-------- EXERCISE MATERIALS

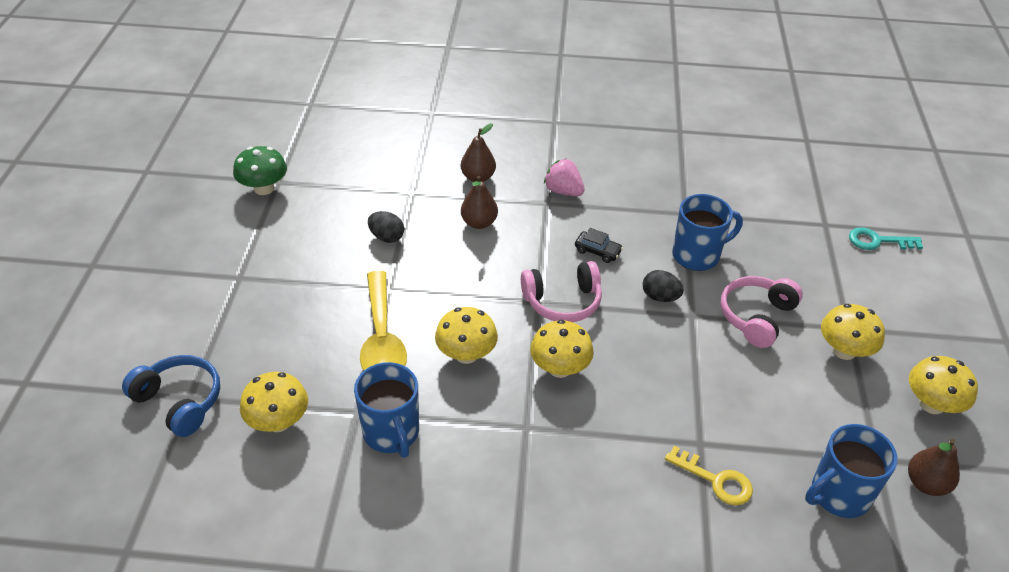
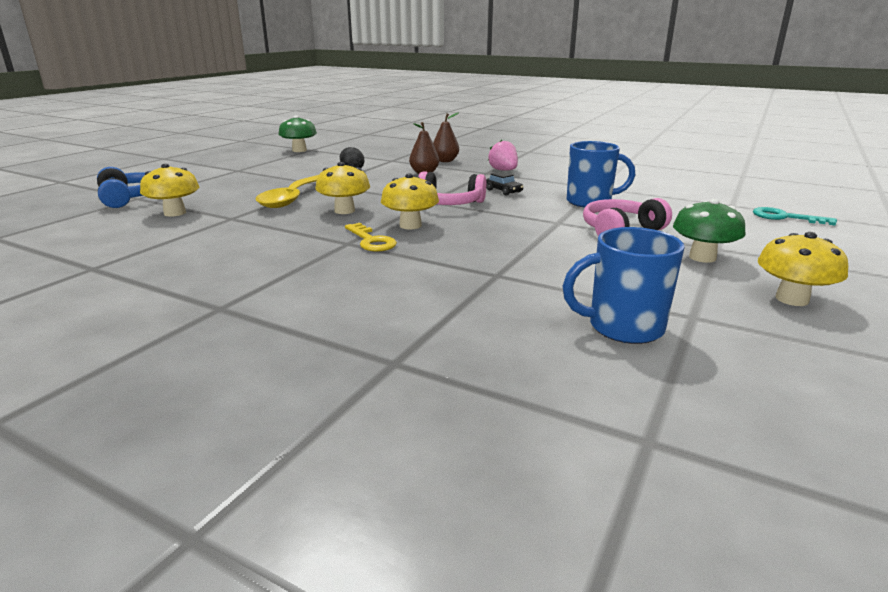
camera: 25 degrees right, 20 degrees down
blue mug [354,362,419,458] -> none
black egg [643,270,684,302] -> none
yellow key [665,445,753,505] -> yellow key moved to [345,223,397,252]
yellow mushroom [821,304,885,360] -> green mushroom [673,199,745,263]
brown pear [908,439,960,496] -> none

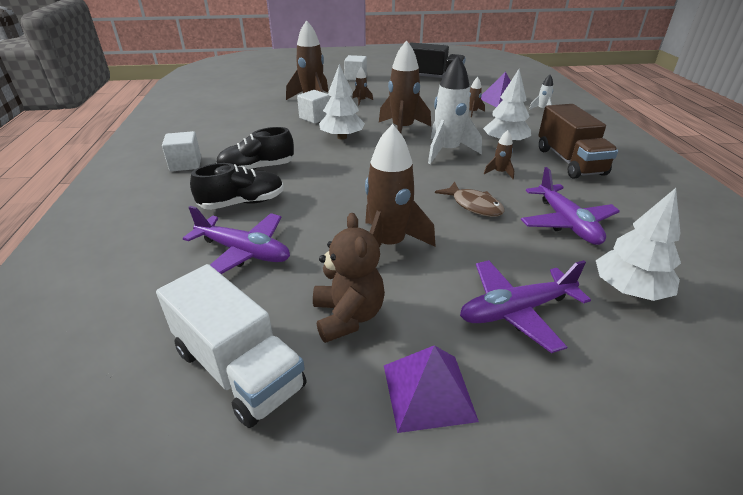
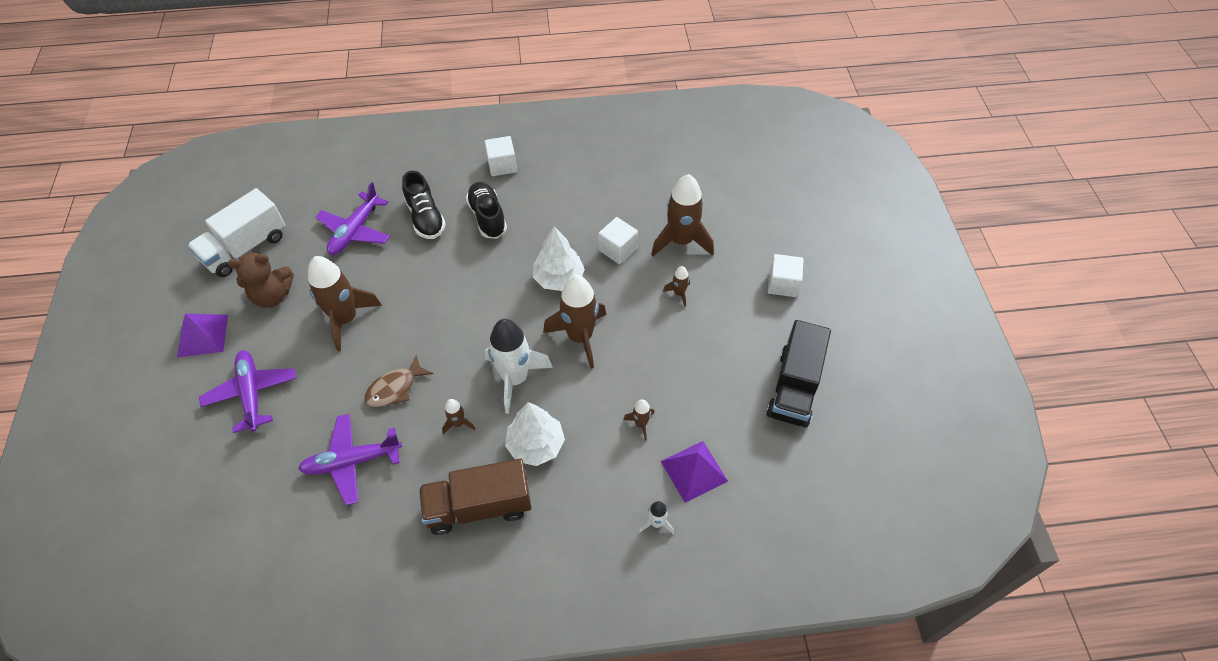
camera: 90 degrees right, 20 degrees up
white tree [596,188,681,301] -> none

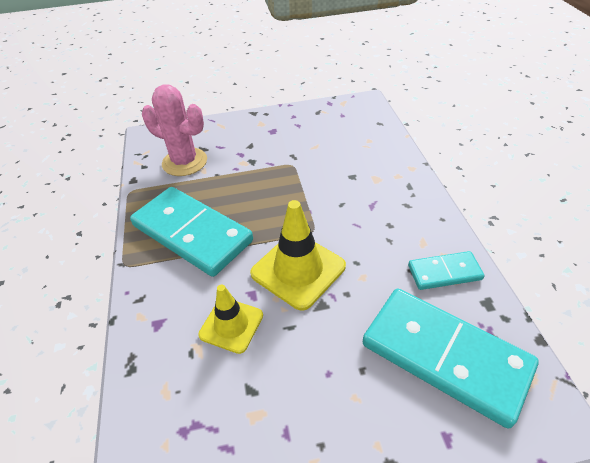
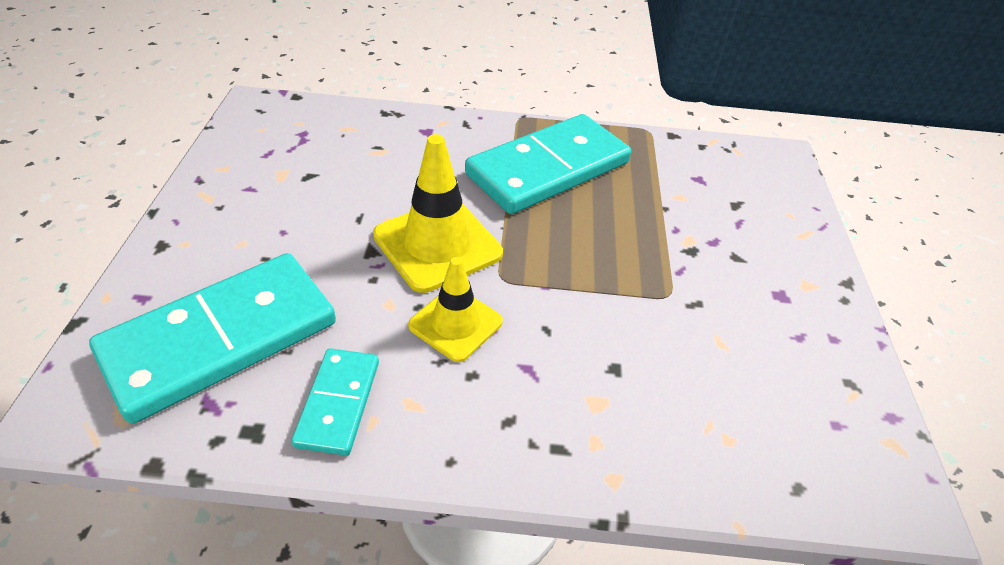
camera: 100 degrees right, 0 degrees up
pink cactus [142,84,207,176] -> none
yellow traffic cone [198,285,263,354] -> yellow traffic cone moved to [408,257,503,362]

----------------

### ABOUT THIS TASK
Please return the lines above exactly, with the pictures omitted.

### REPLY
camera: 25 degrees right, 20 degrees down
blue mug [354,362,419,458] -> none
black egg [643,270,684,302] -> none
yellow key [665,445,753,505] -> yellow key moved to [345,223,397,252]
yellow mushroom [821,304,885,360] -> green mushroom [673,199,745,263]
brown pear [908,439,960,496] -> none

camera: 90 degrees right, 20 degrees up
white tree [596,188,681,301] -> none

camera: 100 degrees right, 0 degrees up
pink cactus [142,84,207,176] -> none
yellow traffic cone [198,285,263,354] -> yellow traffic cone moved to [408,257,503,362]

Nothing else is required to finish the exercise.